> _What this task involves_: Scan the entries below for the word "schottky" and copy every line where it turns up.

--------------------------------

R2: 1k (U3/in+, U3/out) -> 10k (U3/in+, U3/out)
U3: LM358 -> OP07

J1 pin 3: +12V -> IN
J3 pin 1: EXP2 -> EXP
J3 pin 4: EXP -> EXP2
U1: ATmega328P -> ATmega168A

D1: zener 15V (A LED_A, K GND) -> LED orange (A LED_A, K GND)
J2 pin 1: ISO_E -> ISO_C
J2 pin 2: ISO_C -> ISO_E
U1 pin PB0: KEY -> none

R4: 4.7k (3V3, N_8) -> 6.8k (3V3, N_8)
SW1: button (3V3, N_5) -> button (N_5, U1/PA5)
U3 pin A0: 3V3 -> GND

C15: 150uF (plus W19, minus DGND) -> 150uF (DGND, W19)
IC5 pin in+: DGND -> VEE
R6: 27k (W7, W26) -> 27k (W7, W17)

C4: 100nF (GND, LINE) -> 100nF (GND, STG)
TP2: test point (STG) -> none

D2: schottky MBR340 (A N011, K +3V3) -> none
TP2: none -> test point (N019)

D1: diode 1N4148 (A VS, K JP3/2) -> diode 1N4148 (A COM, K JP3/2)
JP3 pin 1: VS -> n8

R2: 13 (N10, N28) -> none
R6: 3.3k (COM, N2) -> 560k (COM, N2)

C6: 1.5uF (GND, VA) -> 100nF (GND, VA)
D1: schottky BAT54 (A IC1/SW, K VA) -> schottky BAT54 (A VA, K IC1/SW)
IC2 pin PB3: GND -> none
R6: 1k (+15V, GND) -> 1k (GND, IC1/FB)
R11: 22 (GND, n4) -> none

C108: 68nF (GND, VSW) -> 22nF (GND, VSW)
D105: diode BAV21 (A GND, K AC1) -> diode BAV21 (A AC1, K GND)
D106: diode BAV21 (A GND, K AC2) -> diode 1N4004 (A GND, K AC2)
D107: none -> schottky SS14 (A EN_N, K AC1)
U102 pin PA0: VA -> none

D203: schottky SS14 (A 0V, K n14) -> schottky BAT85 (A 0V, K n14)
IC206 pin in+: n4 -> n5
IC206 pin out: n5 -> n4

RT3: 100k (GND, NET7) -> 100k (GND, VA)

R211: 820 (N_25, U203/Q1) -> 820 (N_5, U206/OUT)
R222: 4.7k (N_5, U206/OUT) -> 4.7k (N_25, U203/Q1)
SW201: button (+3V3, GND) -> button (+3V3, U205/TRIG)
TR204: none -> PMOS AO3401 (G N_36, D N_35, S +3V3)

--------------------------------

> _Answer area_:
D2: schottky MBR340 (A N011, K +3V3) -> none
D1: schottky BAT54 (A IC1/SW, K VA) -> schottky BAT54 (A VA, K IC1/SW)
D107: none -> schottky SS14 (A EN_N, K AC1)
D203: schottky SS14 (A 0V, K n14) -> schottky BAT85 (A 0V, K n14)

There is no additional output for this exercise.